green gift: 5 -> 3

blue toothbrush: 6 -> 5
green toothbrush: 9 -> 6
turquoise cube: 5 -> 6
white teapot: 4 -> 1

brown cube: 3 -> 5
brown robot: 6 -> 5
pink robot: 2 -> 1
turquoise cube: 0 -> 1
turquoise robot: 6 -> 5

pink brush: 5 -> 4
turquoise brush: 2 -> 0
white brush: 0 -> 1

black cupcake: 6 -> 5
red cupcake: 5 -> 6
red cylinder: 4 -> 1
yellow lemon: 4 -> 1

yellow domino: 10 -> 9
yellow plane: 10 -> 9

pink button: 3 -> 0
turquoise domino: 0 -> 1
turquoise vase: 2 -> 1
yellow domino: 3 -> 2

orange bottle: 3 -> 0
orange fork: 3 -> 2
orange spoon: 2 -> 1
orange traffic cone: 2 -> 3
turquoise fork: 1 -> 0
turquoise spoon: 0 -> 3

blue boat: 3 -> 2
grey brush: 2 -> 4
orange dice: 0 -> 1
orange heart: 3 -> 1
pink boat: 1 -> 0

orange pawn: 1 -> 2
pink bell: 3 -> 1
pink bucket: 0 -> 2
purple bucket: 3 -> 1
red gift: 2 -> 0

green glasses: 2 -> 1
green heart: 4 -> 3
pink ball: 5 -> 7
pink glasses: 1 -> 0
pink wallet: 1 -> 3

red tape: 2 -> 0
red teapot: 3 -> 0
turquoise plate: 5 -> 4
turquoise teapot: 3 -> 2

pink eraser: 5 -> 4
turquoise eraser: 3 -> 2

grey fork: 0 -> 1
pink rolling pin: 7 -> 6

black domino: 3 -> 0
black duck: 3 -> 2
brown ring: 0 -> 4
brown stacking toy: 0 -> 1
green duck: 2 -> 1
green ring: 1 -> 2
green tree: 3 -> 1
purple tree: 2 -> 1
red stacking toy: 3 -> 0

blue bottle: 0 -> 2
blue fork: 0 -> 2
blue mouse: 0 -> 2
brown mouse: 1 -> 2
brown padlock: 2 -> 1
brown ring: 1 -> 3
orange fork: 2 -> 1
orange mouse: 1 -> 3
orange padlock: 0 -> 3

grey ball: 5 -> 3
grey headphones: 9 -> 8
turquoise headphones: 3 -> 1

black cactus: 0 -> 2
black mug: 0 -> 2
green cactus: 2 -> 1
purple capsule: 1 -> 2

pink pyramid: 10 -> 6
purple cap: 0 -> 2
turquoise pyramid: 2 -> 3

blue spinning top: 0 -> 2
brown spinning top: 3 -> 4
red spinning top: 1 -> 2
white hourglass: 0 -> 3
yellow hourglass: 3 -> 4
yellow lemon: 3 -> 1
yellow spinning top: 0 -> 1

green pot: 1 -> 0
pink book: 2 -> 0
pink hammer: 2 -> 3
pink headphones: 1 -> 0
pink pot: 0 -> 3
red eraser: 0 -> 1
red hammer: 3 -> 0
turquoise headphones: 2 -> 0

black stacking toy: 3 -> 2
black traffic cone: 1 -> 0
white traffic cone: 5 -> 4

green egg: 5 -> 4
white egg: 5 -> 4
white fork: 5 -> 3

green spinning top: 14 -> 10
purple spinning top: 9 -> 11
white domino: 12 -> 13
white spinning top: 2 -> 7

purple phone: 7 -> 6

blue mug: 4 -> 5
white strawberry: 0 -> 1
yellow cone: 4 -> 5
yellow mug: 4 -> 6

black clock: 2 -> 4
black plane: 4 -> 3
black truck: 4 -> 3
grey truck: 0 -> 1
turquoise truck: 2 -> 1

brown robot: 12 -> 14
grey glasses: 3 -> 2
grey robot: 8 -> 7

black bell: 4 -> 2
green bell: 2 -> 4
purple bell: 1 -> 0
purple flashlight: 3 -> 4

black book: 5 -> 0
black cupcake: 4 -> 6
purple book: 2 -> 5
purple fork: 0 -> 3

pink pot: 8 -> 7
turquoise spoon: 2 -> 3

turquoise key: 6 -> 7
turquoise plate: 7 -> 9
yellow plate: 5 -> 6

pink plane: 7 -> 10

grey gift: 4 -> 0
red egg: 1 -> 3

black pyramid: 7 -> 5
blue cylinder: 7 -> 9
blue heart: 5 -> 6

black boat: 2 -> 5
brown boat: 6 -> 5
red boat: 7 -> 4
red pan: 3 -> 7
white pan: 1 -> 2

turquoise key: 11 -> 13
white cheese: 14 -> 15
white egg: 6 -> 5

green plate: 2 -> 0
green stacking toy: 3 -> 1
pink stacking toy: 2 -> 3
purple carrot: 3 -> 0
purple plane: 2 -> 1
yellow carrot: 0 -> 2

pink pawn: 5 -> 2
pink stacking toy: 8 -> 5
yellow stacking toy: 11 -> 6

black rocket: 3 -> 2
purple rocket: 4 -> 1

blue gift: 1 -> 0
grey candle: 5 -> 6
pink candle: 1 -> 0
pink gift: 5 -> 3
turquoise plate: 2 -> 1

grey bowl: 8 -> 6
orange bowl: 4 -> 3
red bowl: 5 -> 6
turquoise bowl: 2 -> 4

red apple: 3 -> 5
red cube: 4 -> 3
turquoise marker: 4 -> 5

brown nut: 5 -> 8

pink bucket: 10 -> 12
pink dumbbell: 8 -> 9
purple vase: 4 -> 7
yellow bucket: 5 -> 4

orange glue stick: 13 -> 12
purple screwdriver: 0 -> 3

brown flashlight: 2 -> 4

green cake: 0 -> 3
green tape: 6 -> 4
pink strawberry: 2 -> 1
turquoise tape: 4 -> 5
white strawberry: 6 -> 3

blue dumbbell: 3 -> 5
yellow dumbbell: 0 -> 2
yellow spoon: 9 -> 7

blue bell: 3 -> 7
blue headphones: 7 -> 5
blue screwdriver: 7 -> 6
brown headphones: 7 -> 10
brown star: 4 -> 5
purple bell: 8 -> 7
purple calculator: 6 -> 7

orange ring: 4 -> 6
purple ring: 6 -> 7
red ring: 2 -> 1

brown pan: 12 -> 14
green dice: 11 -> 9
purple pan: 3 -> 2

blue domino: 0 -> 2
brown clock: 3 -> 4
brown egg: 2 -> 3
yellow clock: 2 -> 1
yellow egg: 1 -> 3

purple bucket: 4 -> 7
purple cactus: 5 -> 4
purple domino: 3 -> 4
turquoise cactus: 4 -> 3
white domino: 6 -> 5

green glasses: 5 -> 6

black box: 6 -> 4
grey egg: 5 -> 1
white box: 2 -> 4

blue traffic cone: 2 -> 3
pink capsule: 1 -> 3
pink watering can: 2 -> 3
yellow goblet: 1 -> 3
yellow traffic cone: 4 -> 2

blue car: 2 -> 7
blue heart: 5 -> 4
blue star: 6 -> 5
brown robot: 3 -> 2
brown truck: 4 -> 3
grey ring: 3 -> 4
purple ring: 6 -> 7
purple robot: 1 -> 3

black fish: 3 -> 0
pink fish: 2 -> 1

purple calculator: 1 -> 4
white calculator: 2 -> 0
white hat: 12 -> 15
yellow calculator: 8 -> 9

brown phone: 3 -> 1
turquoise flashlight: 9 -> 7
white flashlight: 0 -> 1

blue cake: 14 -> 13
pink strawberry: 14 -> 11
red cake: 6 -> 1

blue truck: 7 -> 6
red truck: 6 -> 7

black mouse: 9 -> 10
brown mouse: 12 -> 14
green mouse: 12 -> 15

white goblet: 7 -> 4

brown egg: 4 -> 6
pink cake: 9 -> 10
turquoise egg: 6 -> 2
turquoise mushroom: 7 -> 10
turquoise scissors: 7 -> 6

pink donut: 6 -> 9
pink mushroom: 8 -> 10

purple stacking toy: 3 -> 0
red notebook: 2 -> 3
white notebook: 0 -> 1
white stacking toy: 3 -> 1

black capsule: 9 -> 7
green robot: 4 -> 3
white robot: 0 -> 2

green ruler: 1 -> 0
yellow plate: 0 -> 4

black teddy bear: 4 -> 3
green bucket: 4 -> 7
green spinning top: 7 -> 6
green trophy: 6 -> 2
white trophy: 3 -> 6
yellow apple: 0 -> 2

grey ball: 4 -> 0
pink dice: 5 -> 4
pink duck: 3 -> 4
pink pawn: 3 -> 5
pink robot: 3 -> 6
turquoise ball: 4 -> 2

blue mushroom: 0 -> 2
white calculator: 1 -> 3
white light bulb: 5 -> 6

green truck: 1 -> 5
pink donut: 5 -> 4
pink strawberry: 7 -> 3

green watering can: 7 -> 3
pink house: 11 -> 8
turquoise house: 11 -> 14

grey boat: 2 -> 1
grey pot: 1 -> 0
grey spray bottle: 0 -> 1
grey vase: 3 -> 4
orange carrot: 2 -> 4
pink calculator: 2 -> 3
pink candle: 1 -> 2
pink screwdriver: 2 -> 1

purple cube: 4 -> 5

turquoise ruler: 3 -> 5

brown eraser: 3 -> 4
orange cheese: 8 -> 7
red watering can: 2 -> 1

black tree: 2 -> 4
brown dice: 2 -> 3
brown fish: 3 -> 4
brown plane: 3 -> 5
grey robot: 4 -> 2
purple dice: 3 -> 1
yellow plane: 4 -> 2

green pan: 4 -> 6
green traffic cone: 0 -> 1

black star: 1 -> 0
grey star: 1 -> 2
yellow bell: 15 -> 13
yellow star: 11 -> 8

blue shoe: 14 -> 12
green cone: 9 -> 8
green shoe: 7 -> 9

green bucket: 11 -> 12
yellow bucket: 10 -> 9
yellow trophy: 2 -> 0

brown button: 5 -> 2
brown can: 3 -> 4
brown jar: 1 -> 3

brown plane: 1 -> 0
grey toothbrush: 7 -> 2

Task goal:
Would you transcribe, exactly, the lines running from the one that contains "brown can: 3 -> 4" through the final line of the listing above? Include both ends and nothing else.

Result of this task:
brown can: 3 -> 4
brown jar: 1 -> 3

brown plane: 1 -> 0
grey toothbrush: 7 -> 2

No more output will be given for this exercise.